(Collected data entries)
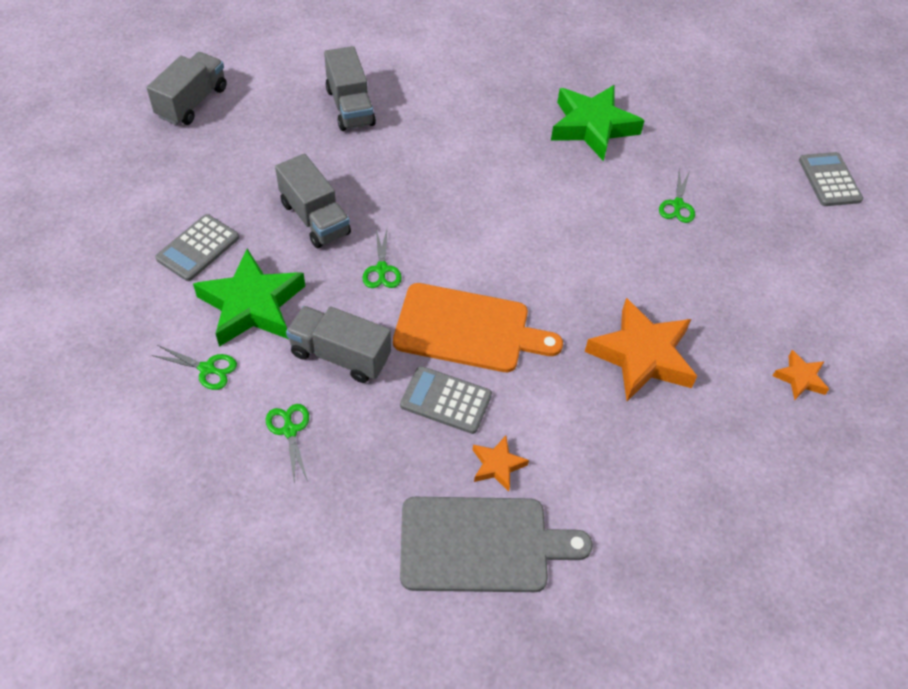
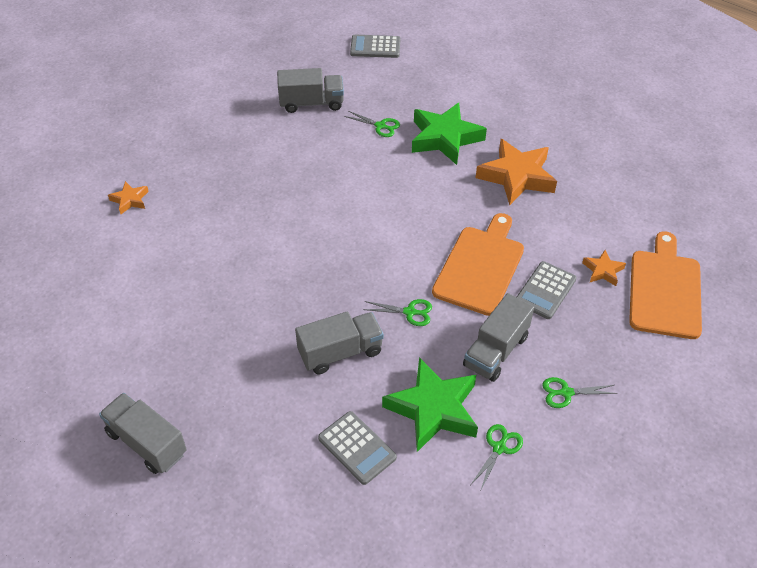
camera: 75 degrees left, 5 degrees down
grey truck [324,46,376,131] -> grey truck moved to [277,68,344,113]
grey cutting board [400,497,593,592] -> orange cutting board [629,231,702,339]
green star [551,85,645,161] -> green star moved to [412,103,487,165]
orange star [772,350,829,400] -> orange star moved to [108,181,149,214]

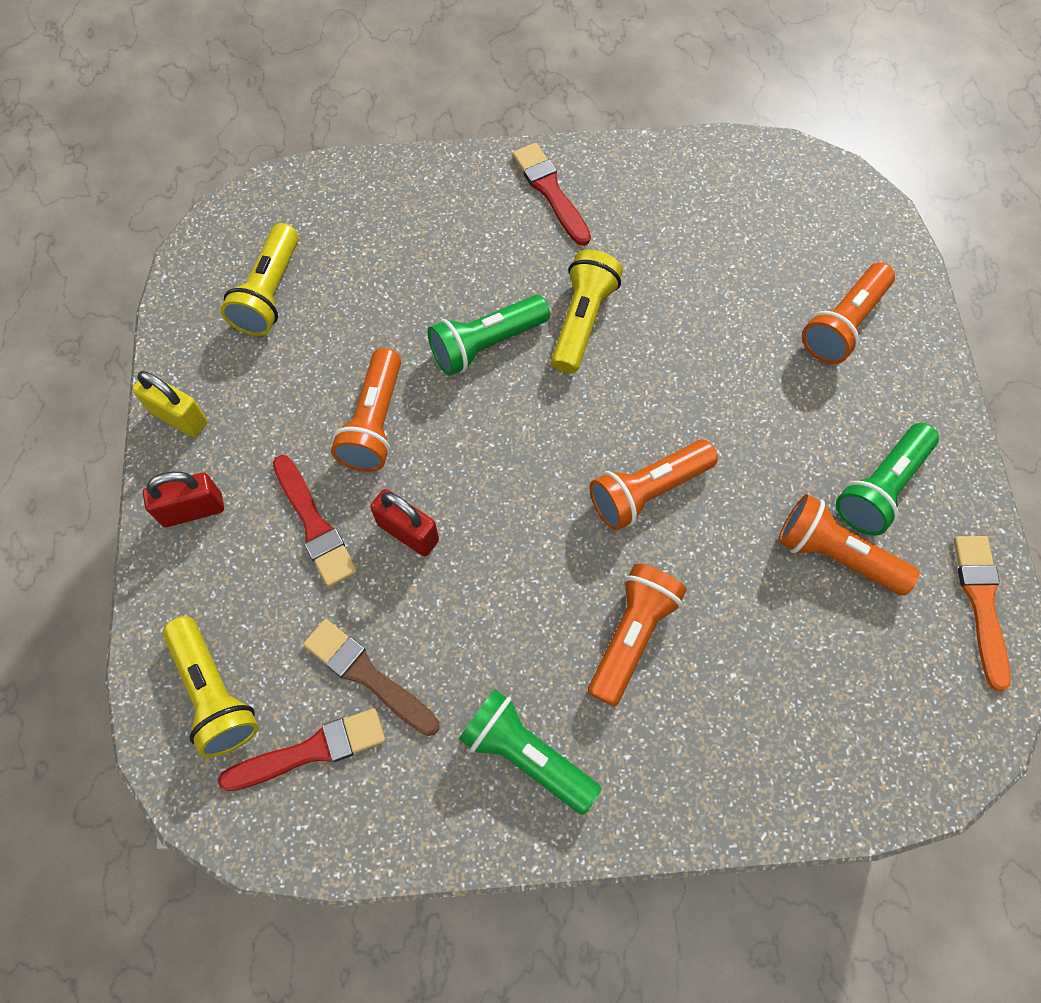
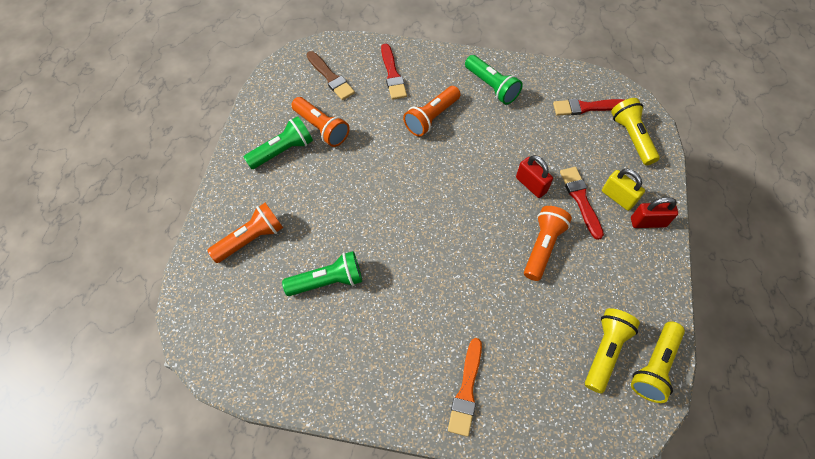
camera: 165 degrees left, 5 degrees down
yellow padlock [132,371,208,437] -> yellow padlock moved to [602,169,645,211]
brown brush [303,619,439,736] -> brown brush moved to [306,51,355,100]
green flashlight [427,295,550,376] -> green flashlight moved to [282,251,362,296]
red brush [513,143,591,246] -> red brush moved to [381,44,407,100]
yellow flashlight [551,250,623,373] -> yellow flashlight moved to [631,321,685,403]
orange flashlight [590,440,718,531] -> none
orange brush [954,536,1011,691] -> orange brush moved to [448,338,482,437]

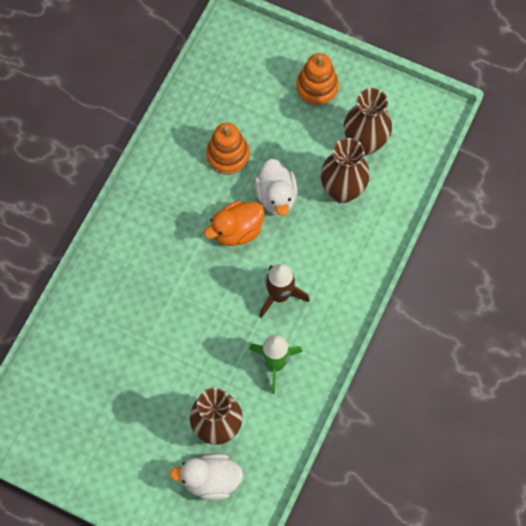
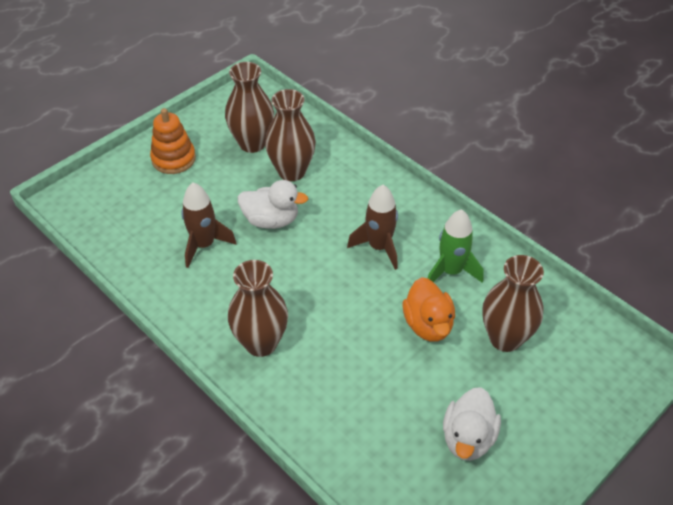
camera: 70 degrees left, 20 degrees down
white duck [170,453,243,500] -> white duck moved to [443,387,501,461]
orange duck [204,201,265,246] -> orange duck moved to [403,277,455,342]
orange stacking toy [206,123,250,175] -> brown rocket [181,182,236,268]
none -> brown vase [228,260,288,357]

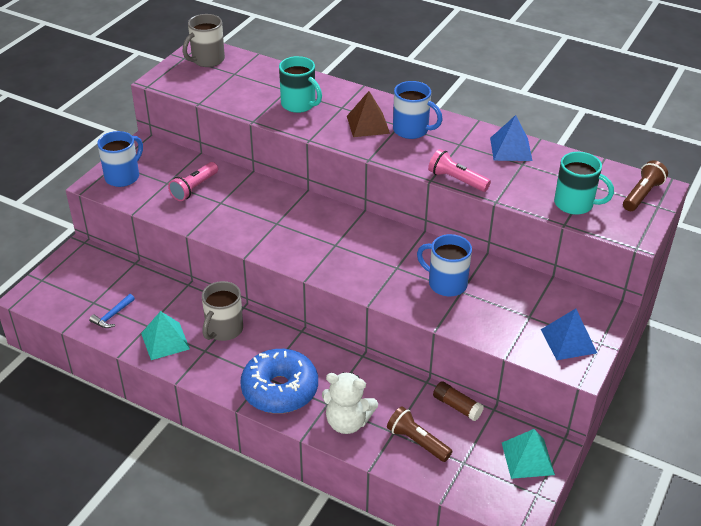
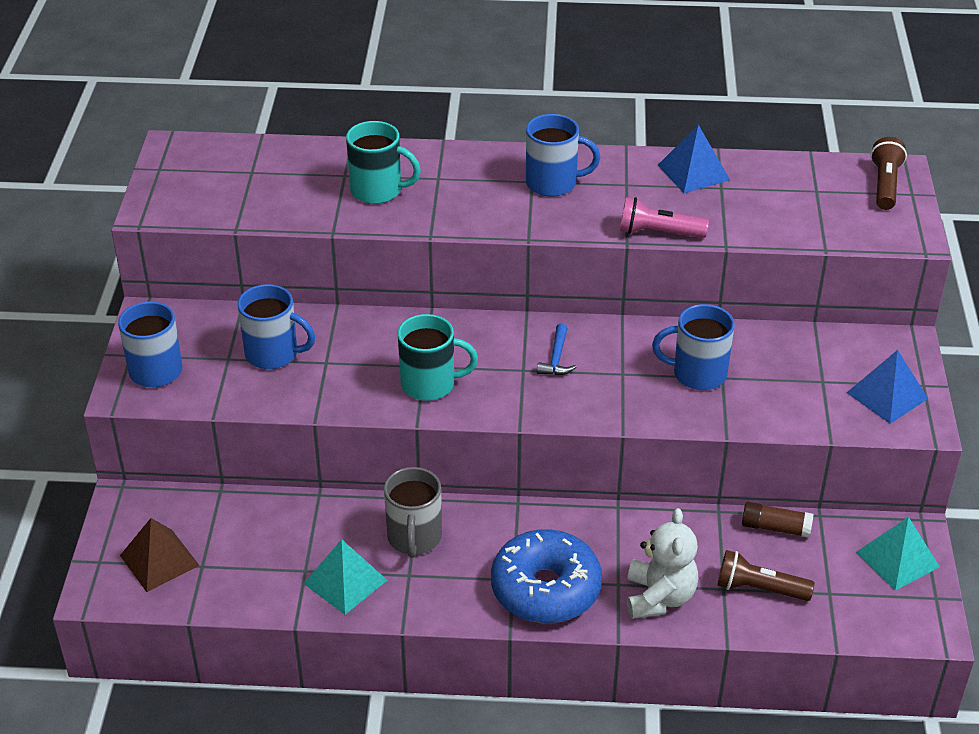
camera: 25 degrees left, 0 degrees up
blue hammer [89,294,135,328] -> blue hammer moved to [537,323,577,375]
pink flashlight [168,162,218,201] -> blue mug [237,284,315,369]
grey mug [183,14,225,67] -> none
white teddy bear [322,372,378,434] -> white teddy bear turned 75 degrees counterclockwise [627,508,698,619]
brown pyramid [347,91,390,137] -> brown pyramid moved to [120,518,200,592]
turquoise mug [554,152,614,215] -> turquoise mug moved to [398,314,478,401]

ASSIGNMENT:
Please print every record above exactly, but leave the pictures out.

PROBLEM SOLUTION:
camera: 75 degrees left, 5 degrees down
grey truck [324,46,376,131] -> grey truck moved to [277,68,344,113]
grey cutting board [400,497,593,592] -> orange cutting board [629,231,702,339]
green star [551,85,645,161] -> green star moved to [412,103,487,165]
orange star [772,350,829,400] -> orange star moved to [108,181,149,214]

camera: 165 degrees left, 5 degrees down
yellow padlock [132,371,208,437] -> yellow padlock moved to [602,169,645,211]
brown brush [303,619,439,736] -> brown brush moved to [306,51,355,100]
green flashlight [427,295,550,376] -> green flashlight moved to [282,251,362,296]
red brush [513,143,591,246] -> red brush moved to [381,44,407,100]
yellow flashlight [551,250,623,373] -> yellow flashlight moved to [631,321,685,403]
orange flashlight [590,440,718,531] -> none
orange brush [954,536,1011,691] -> orange brush moved to [448,338,482,437]

camera: 70 degrees left, 20 degrees down
white duck [170,453,243,500] -> white duck moved to [443,387,501,461]
orange duck [204,201,265,246] -> orange duck moved to [403,277,455,342]
orange stacking toy [206,123,250,175] -> brown rocket [181,182,236,268]
none -> brown vase [228,260,288,357]

camera: 25 degrees left, 0 degrees up
blue hammer [89,294,135,328] -> blue hammer moved to [537,323,577,375]
pink flashlight [168,162,218,201] -> blue mug [237,284,315,369]
grey mug [183,14,225,67] -> none
white teddy bear [322,372,378,434] -> white teddy bear turned 75 degrees counterclockwise [627,508,698,619]
brown pyramid [347,91,390,137] -> brown pyramid moved to [120,518,200,592]
turquoise mug [554,152,614,215] -> turquoise mug moved to [398,314,478,401]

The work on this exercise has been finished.